WHAT THIS TASK INVOLVES: Would you please copy each line of the data in which the string "yellow" occurs?

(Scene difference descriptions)

*-*-*

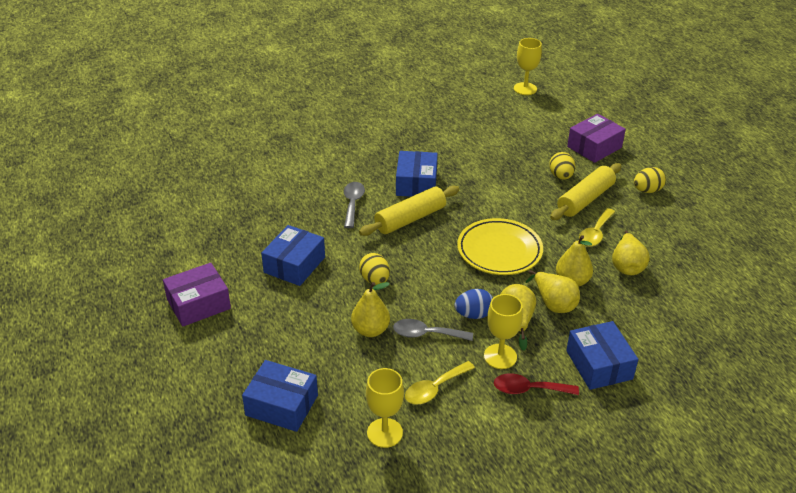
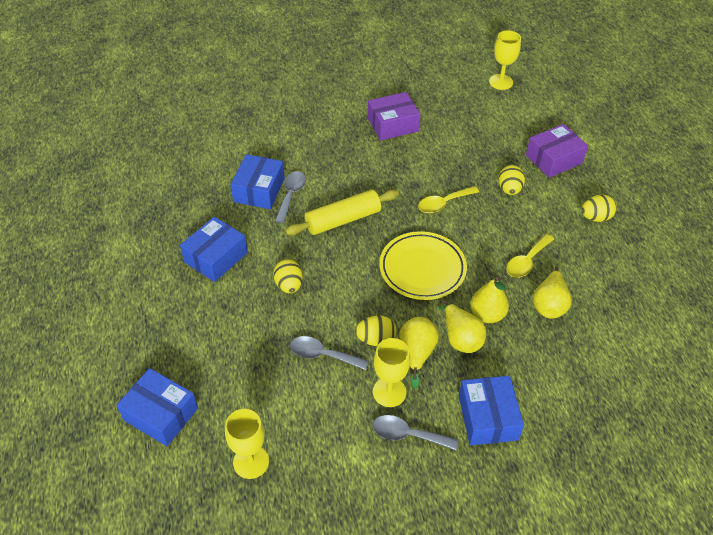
camera: 10 degrees right, 10 degrees up
(198, 304) = (113, 288): purple box -> purple box (393, 124)
(370, 330) = (269, 342): yellow pear -> none
(416, 183) = (360, 180): blue box -> blue box (259, 190)
(434, 389) = (313, 419): yellow spoon -> yellow spoon (443, 203)
(473, 314) = (376, 339): blue egg -> yellow egg
(528, 389) = (407, 435): red spoon -> grey spoon
(585, 199) = (527, 220): yellow rolling pin -> none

*-*-*

COMPLETED EXERCISE:
(370, 330) = (269, 342): yellow pear -> none
(434, 389) = (313, 419): yellow spoon -> yellow spoon (443, 203)
(473, 314) = (376, 339): blue egg -> yellow egg
(585, 199) = (527, 220): yellow rolling pin -> none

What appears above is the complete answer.